Object state comparisons:
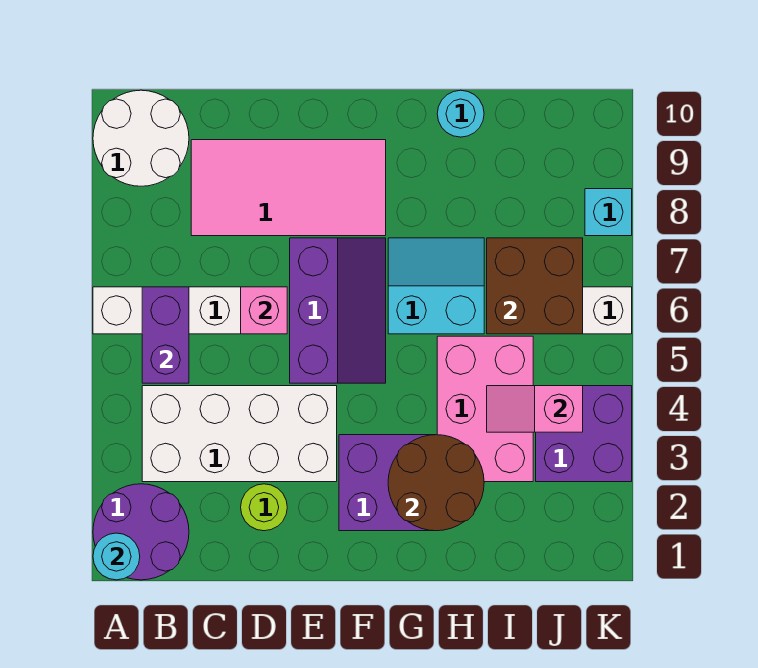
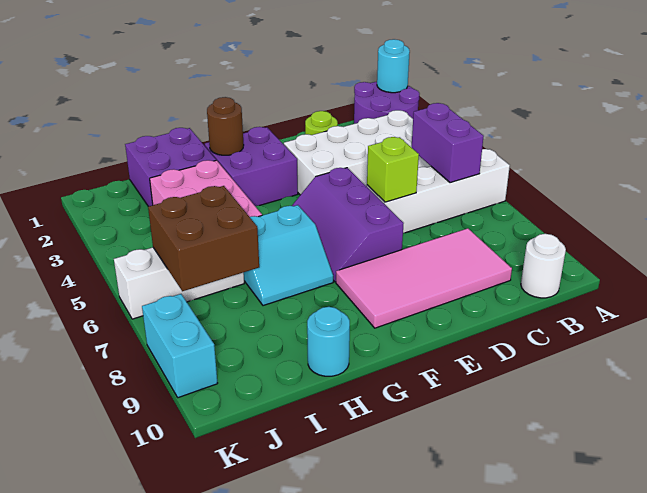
white round brick A9:B10 level 1 -> white round brick B10 level 1
pink brick D6 level 2 -> lime brick D6 level 2
brown round brick G2:H3 level 2 -> brown round brick G2 level 2
pink slope I4:J4 level 2 top J -> none
purple brick J3:K4 level 1 -> purple brick H1:I2 level 1
cyan brick K8 level 1 -> cyan brick K8:K9 level 1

▸ **YOUR ASSIGNMENT**: For each line above that includes "round", make a copy.

▸ **SOLUTION TO THE PROBLEM**:
white round brick A9:B10 level 1 -> white round brick B10 level 1
brown round brick G2:H3 level 2 -> brown round brick G2 level 2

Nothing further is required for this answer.